In the records that follow, find the line with "camera: 15 degrees right, 25 degrees down"; from there, retype every line exactly through the line with "(478, 458) = (351, 356): turquoise", which also belongs to the answer.

= = = = =

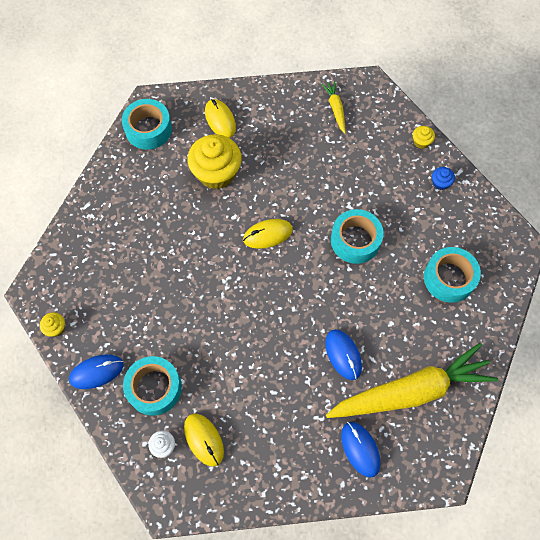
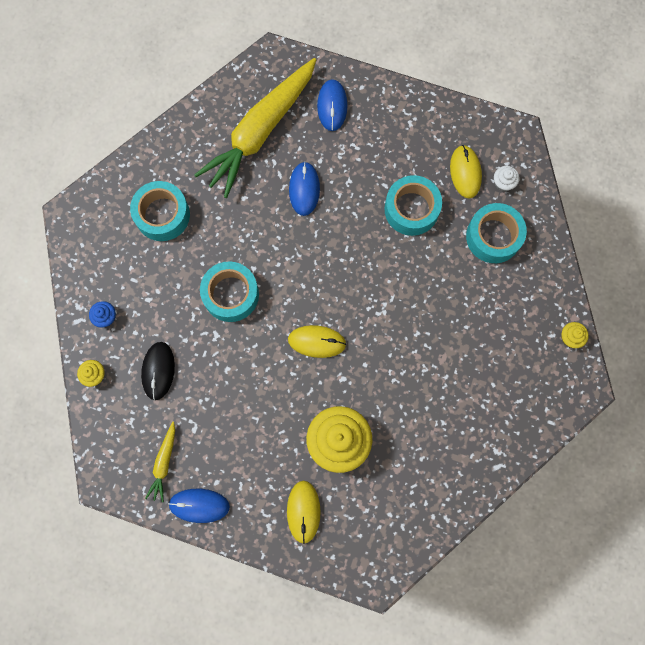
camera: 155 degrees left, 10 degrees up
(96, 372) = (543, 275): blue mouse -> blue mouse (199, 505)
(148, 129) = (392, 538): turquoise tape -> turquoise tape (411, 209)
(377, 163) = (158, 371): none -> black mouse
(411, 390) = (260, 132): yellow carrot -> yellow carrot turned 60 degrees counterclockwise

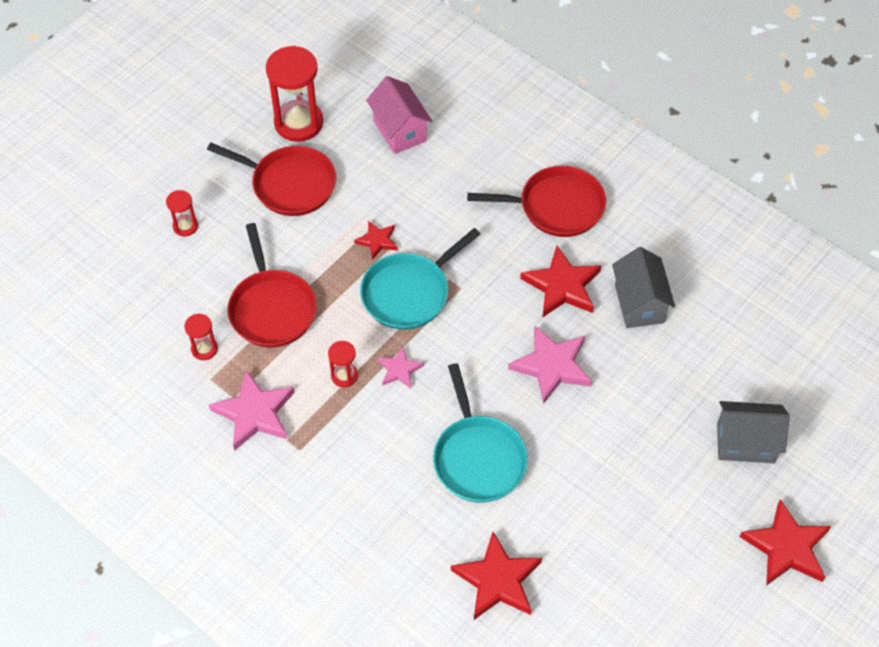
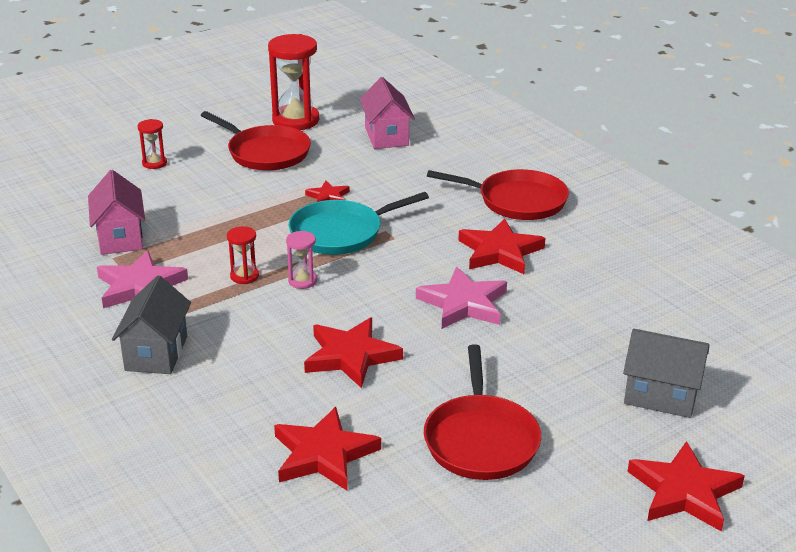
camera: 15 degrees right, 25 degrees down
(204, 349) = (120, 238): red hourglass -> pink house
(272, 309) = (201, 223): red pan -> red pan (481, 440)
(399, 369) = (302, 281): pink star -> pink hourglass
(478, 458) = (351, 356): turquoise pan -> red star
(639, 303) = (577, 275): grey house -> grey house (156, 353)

= = = = =

### PROBLEM SOLUTION:
camera: 15 degrees right, 25 degrees down
(204, 349) = (120, 238): red hourglass -> pink house
(272, 309) = (201, 223): red pan -> red pan (481, 440)
(399, 369) = (302, 281): pink star -> pink hourglass
(478, 458) = (351, 356): turquoise pan -> red star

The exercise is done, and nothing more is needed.